Written exercise ::
Reproduce the data below word for word, keeping every line unchanged.

Data for this exercise ::

--

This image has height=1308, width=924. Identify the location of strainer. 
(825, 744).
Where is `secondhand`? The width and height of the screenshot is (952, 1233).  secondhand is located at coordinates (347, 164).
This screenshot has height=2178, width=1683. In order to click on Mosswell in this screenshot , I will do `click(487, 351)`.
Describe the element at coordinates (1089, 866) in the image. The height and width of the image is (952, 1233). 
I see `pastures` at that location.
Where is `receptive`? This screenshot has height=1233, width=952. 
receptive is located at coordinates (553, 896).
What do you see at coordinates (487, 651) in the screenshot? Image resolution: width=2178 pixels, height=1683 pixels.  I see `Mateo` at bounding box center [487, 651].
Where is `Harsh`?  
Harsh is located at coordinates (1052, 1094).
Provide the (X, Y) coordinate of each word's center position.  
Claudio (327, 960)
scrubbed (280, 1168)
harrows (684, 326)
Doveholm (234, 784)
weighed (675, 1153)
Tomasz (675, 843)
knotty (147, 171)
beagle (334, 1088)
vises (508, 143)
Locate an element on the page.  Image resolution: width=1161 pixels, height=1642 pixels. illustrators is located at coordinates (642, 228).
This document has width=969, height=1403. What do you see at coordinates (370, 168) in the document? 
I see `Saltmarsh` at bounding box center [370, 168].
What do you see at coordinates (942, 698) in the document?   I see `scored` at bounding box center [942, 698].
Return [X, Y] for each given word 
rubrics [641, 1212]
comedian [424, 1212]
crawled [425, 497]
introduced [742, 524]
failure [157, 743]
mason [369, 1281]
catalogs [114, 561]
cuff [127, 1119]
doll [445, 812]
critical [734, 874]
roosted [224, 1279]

--

The answer ::
This image has height=1308, width=924. Identify the location of strainer. 
(825, 744).
Where is `secondhand`? The width and height of the screenshot is (952, 1233).  secondhand is located at coordinates (347, 164).
This screenshot has height=2178, width=1683. In order to click on Mosswell in this screenshot , I will do `click(487, 351)`.
Describe the element at coordinates (1089, 866) in the image. The height and width of the image is (952, 1233). 
I see `pastures` at that location.
Where is `receptive`? This screenshot has height=1233, width=952. 
receptive is located at coordinates (553, 896).
What do you see at coordinates (487, 651) in the screenshot? Image resolution: width=2178 pixels, height=1683 pixels.  I see `Mateo` at bounding box center [487, 651].
Where is `Harsh`?  
Harsh is located at coordinates (1052, 1094).
Provide the (X, Y) coordinate of each word's center position.  
Claudio (327, 960)
scrubbed (280, 1168)
harrows (684, 326)
Doveholm (234, 784)
weighed (675, 1153)
Tomasz (675, 843)
knotty (147, 171)
beagle (334, 1088)
vises (508, 143)
Locate an element on the page.  Image resolution: width=1161 pixels, height=1642 pixels. illustrators is located at coordinates (642, 228).
This document has width=969, height=1403. What do you see at coordinates (370, 168) in the document? 
I see `Saltmarsh` at bounding box center [370, 168].
What do you see at coordinates (942, 698) in the document?   I see `scored` at bounding box center [942, 698].
Return [X, Y] for each given word 
rubrics [641, 1212]
comedian [424, 1212]
crawled [425, 497]
introduced [742, 524]
failure [157, 743]
mason [369, 1281]
catalogs [114, 561]
cuff [127, 1119]
doll [445, 812]
critical [734, 874]
roosted [224, 1279]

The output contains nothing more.